→ Exercise objective
What this exercise needs is every entry restated as written, with no pictures.

→ The data
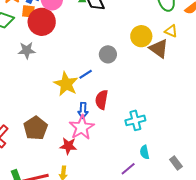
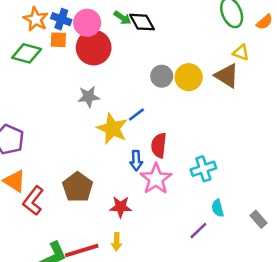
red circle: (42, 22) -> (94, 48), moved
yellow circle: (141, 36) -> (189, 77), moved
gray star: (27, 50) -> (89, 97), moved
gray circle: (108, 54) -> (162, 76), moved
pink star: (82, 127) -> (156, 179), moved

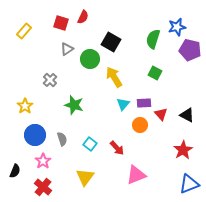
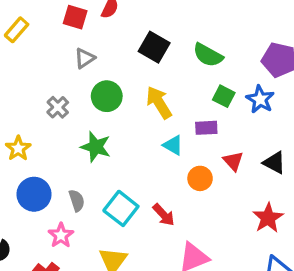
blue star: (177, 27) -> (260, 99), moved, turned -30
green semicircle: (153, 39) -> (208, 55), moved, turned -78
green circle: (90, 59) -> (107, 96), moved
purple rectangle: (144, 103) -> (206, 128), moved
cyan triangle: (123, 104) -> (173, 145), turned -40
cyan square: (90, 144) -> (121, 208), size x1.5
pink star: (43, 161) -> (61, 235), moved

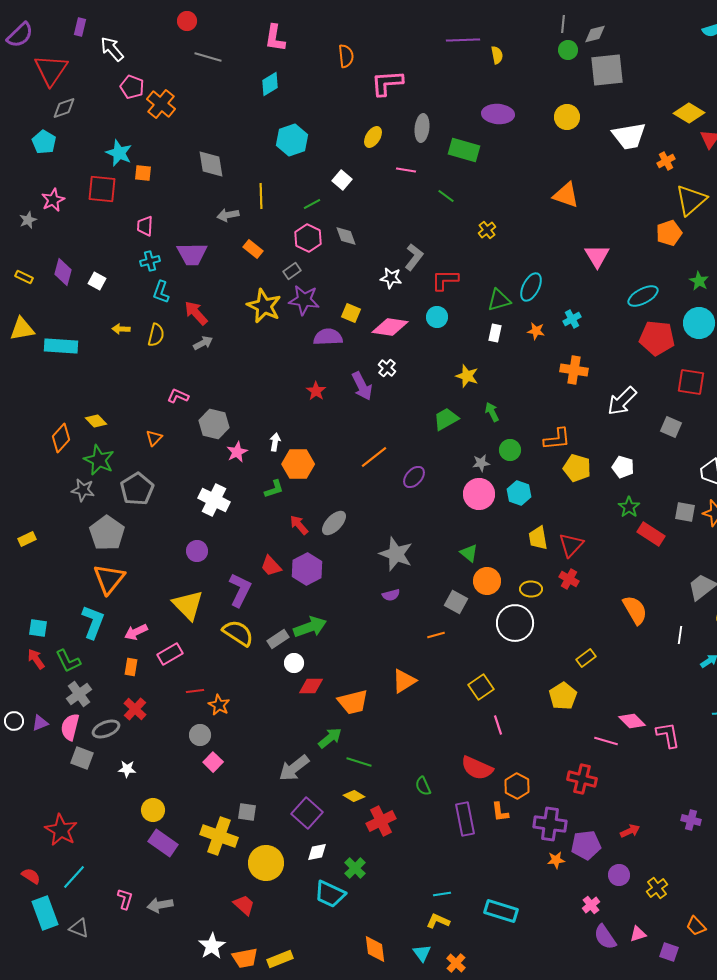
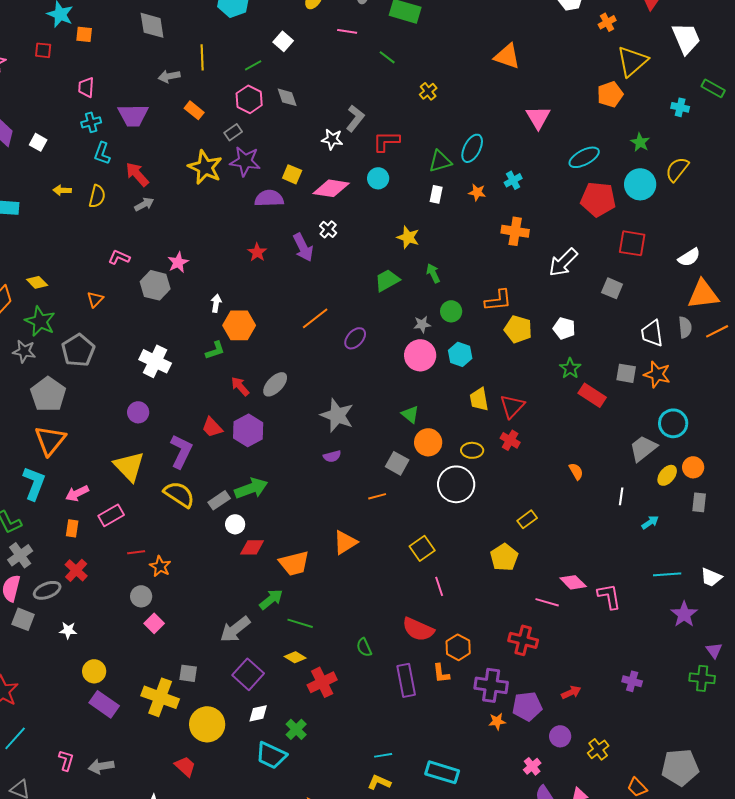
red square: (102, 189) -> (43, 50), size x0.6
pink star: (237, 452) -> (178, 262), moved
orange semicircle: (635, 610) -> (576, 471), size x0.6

→ Answer box
red circle: (42, 22) -> (94, 48), moved
yellow circle: (141, 36) -> (189, 77), moved
gray star: (27, 50) -> (89, 97), moved
gray circle: (108, 54) -> (162, 76), moved
pink star: (82, 127) -> (156, 179), moved

blue star: (177, 27) -> (260, 99), moved, turned -30
green semicircle: (153, 39) -> (208, 55), moved, turned -78
green circle: (90, 59) -> (107, 96), moved
purple rectangle: (144, 103) -> (206, 128), moved
cyan triangle: (123, 104) -> (173, 145), turned -40
cyan square: (90, 144) -> (121, 208), size x1.5
pink star: (43, 161) -> (61, 235), moved

red square: (102, 189) -> (43, 50), size x0.6
pink star: (237, 452) -> (178, 262), moved
orange semicircle: (635, 610) -> (576, 471), size x0.6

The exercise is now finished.